Given data →
- Opening Delimiter -
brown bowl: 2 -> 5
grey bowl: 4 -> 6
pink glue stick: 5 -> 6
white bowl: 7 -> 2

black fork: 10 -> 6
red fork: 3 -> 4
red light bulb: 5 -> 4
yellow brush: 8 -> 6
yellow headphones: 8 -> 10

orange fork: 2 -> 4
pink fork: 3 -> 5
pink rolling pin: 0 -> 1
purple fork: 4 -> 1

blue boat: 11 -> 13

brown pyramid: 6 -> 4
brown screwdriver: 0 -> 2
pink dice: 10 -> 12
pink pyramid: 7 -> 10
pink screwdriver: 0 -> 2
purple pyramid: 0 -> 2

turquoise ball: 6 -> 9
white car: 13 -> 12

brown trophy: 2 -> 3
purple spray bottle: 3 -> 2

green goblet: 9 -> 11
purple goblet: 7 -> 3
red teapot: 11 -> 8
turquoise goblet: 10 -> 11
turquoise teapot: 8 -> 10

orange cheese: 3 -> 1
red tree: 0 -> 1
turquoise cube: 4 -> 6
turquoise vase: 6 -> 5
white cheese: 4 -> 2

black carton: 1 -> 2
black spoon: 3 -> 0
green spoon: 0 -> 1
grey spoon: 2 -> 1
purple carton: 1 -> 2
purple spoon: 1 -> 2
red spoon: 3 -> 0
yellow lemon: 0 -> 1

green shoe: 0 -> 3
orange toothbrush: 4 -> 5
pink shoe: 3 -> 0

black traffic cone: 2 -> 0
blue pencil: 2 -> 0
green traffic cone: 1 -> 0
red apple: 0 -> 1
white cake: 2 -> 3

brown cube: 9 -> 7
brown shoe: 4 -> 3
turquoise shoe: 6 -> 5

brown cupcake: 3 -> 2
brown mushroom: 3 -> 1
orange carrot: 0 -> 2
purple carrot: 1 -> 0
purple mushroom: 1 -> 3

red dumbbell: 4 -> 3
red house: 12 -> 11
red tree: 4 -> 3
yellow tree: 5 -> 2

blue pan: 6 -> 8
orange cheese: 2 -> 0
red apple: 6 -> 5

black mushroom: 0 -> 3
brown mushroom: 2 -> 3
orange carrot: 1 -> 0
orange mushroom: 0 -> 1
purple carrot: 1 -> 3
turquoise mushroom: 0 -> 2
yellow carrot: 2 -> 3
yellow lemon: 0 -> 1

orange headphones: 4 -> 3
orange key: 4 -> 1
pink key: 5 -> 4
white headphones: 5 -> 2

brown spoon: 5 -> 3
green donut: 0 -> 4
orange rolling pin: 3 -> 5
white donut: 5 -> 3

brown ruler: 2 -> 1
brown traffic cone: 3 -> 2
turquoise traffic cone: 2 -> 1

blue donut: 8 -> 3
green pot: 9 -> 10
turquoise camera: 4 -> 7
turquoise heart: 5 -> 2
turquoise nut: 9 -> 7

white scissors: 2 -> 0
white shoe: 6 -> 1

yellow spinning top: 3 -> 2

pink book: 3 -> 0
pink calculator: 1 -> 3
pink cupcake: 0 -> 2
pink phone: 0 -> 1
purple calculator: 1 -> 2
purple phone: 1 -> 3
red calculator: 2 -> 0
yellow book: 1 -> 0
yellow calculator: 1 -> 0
- Closing Delimiter -
Work item →
Your task is to restate, word for word, only those lines above that fall between the line holding "white car: 13 -> 12" and the line holding "brown mushroom: 2 -> 3", inclusive.

Result for this exercise →
white car: 13 -> 12

brown trophy: 2 -> 3
purple spray bottle: 3 -> 2

green goblet: 9 -> 11
purple goblet: 7 -> 3
red teapot: 11 -> 8
turquoise goblet: 10 -> 11
turquoise teapot: 8 -> 10

orange cheese: 3 -> 1
red tree: 0 -> 1
turquoise cube: 4 -> 6
turquoise vase: 6 -> 5
white cheese: 4 -> 2

black carton: 1 -> 2
black spoon: 3 -> 0
green spoon: 0 -> 1
grey spoon: 2 -> 1
purple carton: 1 -> 2
purple spoon: 1 -> 2
red spoon: 3 -> 0
yellow lemon: 0 -> 1

green shoe: 0 -> 3
orange toothbrush: 4 -> 5
pink shoe: 3 -> 0

black traffic cone: 2 -> 0
blue pencil: 2 -> 0
green traffic cone: 1 -> 0
red apple: 0 -> 1
white cake: 2 -> 3

brown cube: 9 -> 7
brown shoe: 4 -> 3
turquoise shoe: 6 -> 5

brown cupcake: 3 -> 2
brown mushroom: 3 -> 1
orange carrot: 0 -> 2
purple carrot: 1 -> 0
purple mushroom: 1 -> 3

red dumbbell: 4 -> 3
red house: 12 -> 11
red tree: 4 -> 3
yellow tree: 5 -> 2

blue pan: 6 -> 8
orange cheese: 2 -> 0
red apple: 6 -> 5

black mushroom: 0 -> 3
brown mushroom: 2 -> 3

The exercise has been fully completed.